**WORK REQUIRED**
Write out, word for word, only the data from its first line to the line containing "op=missing; was=distributeur de".

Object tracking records
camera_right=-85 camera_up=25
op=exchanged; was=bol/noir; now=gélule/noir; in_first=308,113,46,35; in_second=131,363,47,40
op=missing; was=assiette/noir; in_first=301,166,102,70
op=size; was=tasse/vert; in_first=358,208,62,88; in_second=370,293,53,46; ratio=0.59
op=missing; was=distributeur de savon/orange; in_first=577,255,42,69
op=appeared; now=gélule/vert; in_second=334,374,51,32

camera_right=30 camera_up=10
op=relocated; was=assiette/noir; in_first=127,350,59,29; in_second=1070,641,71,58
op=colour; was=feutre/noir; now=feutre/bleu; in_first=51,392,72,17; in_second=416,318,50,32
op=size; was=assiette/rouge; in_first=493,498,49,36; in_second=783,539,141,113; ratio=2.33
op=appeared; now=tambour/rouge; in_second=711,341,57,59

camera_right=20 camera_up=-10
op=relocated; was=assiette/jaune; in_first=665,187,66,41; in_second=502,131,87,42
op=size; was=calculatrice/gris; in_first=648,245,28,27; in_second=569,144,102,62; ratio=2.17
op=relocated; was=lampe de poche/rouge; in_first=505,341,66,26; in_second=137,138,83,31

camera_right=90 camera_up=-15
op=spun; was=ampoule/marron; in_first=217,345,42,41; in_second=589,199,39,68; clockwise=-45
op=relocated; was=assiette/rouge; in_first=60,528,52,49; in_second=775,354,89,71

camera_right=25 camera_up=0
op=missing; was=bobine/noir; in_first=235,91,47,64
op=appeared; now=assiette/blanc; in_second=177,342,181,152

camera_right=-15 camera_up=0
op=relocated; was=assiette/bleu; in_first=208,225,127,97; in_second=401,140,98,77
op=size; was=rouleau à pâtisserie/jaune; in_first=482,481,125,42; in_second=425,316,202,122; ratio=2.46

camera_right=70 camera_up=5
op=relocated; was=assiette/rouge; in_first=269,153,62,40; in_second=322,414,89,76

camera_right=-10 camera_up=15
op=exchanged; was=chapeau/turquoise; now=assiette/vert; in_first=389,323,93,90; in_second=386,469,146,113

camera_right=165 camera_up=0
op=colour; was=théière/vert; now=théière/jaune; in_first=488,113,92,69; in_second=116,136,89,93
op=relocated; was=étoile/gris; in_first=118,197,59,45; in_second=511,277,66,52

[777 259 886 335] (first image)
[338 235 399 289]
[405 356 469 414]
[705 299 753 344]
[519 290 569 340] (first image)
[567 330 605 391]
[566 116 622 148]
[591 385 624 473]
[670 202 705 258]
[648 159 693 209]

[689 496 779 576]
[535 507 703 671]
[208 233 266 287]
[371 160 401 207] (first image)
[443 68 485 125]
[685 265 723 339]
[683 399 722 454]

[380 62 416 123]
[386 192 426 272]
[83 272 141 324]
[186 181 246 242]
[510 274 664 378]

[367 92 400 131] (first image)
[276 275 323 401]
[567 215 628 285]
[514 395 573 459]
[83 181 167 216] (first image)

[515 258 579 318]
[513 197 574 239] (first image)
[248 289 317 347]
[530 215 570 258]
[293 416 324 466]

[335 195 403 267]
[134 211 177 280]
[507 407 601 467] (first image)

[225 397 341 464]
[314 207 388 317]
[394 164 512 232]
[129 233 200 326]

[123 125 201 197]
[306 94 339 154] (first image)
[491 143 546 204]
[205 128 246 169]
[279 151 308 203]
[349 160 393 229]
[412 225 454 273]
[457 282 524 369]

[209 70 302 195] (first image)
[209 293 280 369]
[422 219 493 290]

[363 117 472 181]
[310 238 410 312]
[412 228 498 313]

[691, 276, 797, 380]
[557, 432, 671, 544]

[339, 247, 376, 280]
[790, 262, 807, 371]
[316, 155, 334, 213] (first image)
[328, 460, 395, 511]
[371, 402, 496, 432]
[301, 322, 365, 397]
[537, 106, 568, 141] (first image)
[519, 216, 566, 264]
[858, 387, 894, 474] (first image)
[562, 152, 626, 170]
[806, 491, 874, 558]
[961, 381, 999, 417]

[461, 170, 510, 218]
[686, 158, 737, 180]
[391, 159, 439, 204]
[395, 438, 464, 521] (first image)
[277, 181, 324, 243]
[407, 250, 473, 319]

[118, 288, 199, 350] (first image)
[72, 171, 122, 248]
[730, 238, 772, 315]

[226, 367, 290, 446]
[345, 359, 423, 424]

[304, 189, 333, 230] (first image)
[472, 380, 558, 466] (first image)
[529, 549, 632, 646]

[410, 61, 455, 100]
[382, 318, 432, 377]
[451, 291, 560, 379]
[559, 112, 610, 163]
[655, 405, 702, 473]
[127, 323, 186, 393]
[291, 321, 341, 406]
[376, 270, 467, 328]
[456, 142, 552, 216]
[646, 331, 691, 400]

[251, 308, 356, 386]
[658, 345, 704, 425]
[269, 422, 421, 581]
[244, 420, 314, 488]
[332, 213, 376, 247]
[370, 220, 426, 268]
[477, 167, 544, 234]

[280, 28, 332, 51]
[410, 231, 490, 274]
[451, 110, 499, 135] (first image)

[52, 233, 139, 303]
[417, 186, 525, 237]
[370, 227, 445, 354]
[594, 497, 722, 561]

**OUTPUT FOR THIS EXERCISE**
camera_right=-85 camera_up=25
op=exchanged; was=bol/noir; now=gélule/noir; in_first=308,113,46,35; in_second=131,363,47,40
op=missing; was=assiette/noir; in_first=301,166,102,70
op=size; was=tasse/vert; in_first=358,208,62,88; in_second=370,293,53,46; ratio=0.59
op=missing; was=distributeur de savon/orange; in_first=577,255,42,69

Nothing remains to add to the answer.